Task.
Transcribe every one of the following entries line by line, changing nothing.

Dataset records
--- START ---

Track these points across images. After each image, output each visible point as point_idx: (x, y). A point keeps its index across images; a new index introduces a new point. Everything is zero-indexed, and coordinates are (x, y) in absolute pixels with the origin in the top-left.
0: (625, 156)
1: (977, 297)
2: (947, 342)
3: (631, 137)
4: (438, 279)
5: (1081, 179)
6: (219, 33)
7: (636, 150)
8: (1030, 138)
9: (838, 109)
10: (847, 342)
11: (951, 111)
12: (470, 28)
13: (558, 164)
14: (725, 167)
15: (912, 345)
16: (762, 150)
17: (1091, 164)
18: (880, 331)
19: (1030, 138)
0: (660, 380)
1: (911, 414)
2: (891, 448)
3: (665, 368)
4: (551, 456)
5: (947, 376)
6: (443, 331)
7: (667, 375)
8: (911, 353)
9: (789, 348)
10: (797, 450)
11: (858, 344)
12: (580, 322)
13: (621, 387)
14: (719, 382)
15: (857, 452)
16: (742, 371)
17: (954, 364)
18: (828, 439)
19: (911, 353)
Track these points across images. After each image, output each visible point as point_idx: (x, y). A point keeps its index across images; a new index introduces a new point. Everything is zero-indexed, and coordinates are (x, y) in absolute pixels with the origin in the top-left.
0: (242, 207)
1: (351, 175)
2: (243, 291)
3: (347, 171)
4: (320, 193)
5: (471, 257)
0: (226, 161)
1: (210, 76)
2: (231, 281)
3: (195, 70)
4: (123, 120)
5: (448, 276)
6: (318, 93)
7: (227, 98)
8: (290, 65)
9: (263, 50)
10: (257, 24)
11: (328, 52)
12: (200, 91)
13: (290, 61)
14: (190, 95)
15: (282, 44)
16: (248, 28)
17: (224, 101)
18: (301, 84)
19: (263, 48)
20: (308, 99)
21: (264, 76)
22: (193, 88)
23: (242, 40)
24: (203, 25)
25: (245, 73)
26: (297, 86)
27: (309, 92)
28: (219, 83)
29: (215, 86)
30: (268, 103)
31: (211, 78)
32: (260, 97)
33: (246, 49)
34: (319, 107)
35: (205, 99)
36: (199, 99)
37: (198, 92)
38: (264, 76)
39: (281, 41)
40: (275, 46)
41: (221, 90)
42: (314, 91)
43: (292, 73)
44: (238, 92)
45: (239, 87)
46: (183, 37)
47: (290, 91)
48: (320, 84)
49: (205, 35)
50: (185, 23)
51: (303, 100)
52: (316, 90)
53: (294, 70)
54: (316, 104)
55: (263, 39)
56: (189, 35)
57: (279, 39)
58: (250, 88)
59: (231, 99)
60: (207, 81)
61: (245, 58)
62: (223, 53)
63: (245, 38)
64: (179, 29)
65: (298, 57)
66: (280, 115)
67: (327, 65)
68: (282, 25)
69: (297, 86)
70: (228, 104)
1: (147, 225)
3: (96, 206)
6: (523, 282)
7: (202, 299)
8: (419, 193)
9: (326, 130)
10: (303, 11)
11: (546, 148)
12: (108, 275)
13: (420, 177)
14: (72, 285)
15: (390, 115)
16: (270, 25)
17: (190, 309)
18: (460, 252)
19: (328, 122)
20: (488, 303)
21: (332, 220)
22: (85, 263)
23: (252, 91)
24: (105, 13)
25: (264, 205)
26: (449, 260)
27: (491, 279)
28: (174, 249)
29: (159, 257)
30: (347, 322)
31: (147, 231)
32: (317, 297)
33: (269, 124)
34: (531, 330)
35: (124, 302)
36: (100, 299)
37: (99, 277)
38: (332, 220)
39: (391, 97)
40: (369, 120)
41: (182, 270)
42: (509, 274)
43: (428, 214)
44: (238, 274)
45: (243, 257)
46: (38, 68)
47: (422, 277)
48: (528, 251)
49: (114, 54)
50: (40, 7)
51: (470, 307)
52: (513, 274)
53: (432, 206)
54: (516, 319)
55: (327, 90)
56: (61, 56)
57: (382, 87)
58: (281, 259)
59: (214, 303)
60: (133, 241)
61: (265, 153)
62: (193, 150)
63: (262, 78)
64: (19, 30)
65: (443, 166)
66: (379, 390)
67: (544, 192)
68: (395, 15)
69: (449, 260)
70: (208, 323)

--- END ---

Result of the exercise.
Track these points across images. After each image, output each visible point as point_idx: (x, y). A point keeps its index across images; a new index introduces a new point. Everything is zero-indexed, and coordinates are (x, y) in absolute pixels with the origin in the top-left.
0: (625, 156)
1: (977, 297)
2: (947, 342)
3: (631, 137)
4: (438, 279)
5: (1081, 179)
6: (219, 33)
7: (636, 150)
8: (1030, 138)
9: (838, 109)
10: (847, 342)
11: (951, 111)
12: (470, 28)
13: (558, 164)
14: (725, 167)
15: (912, 345)
16: (762, 150)
17: (1091, 164)
18: (880, 331)
19: (1030, 138)
0: (660, 380)
1: (911, 414)
2: (891, 448)
3: (665, 368)
4: (551, 456)
5: (947, 376)
6: (443, 331)
7: (667, 375)
8: (911, 353)
9: (789, 348)
10: (797, 450)
11: (858, 344)
12: (580, 322)
13: (621, 387)
14: (719, 382)
15: (857, 452)
16: (742, 371)
17: (954, 364)
18: (828, 439)
19: (911, 353)
Track these points across images. After each image, output each visible point as point_idx: (x, y). A point keeps its index across images; a new index introduces a new point. Everything is zero-indexed, and coordinates are (x, y) in absolute pixels with the origin in the top-left.
0: (242, 207)
1: (351, 175)
2: (243, 291)
3: (347, 171)
4: (320, 193)
5: (471, 257)
0: (226, 161)
1: (210, 76)
2: (231, 281)
3: (195, 70)
4: (123, 120)
5: (448, 276)
6: (318, 93)
7: (227, 98)
8: (290, 65)
9: (263, 50)
10: (257, 24)
11: (328, 52)
12: (200, 91)
13: (290, 61)
14: (190, 95)
15: (282, 44)
16: (248, 28)
17: (224, 101)
18: (301, 84)
19: (263, 48)
20: (308, 99)
21: (264, 76)
22: (193, 88)
23: (242, 40)
24: (203, 25)
25: (245, 73)
26: (297, 86)
27: (309, 92)
28: (219, 83)
29: (215, 86)
30: (268, 103)
31: (211, 78)
32: (260, 97)
33: (246, 49)
34: (319, 107)
35: (205, 99)
36: (199, 99)
37: (198, 92)
38: (264, 76)
39: (281, 41)
40: (275, 46)
41: (221, 90)
42: (314, 91)
43: (292, 73)
44: (238, 92)
45: (239, 87)
46: (183, 37)
47: (290, 91)
48: (320, 84)
49: (205, 35)
50: (185, 23)
51: (303, 100)
52: (316, 90)
53: (294, 70)
54: (316, 104)
55: (263, 39)
56: (189, 35)
57: (279, 39)
58: (250, 88)
59: (231, 99)
60: (207, 81)
61: (245, 58)
62: (223, 53)
63: (245, 38)
64: (179, 29)
65: (298, 57)
66: (280, 115)
67: (327, 65)
68: (282, 25)
69: (297, 86)
70: (228, 104)
1: (147, 225)
3: (96, 206)
6: (523, 282)
7: (202, 299)
8: (419, 193)
9: (326, 130)
10: (303, 11)
11: (546, 148)
12: (108, 275)
13: (420, 177)
14: (72, 285)
15: (390, 115)
16: (270, 25)
17: (190, 309)
18: (460, 252)
19: (328, 122)
20: (488, 303)
21: (332, 220)
22: (85, 263)
23: (252, 91)
24: (105, 13)
25: (264, 205)
26: (449, 260)
27: (491, 279)
28: (174, 249)
29: (159, 257)
30: (347, 322)
31: (147, 231)
32: (317, 297)
33: (269, 124)
34: (531, 330)
35: (124, 302)
36: (100, 299)
37: (99, 277)
38: (332, 220)
39: (391, 97)
40: (369, 120)
41: (182, 270)
42: (509, 274)
43: (428, 214)
44: (238, 274)
45: (243, 257)
46: (38, 68)
47: (422, 277)
48: (528, 251)
49: (114, 54)
50: (40, 7)
51: (470, 307)
52: (513, 274)
53: (432, 206)
54: (516, 319)
55: (327, 90)
56: (61, 56)
57: (382, 87)
58: (281, 259)
59: (214, 303)
60: (133, 241)
61: (265, 153)
62: (193, 150)
63: (262, 78)
64: (19, 30)
65: (443, 166)
66: (379, 390)
67: (544, 192)
68: (395, 15)
69: (449, 260)
70: (208, 323)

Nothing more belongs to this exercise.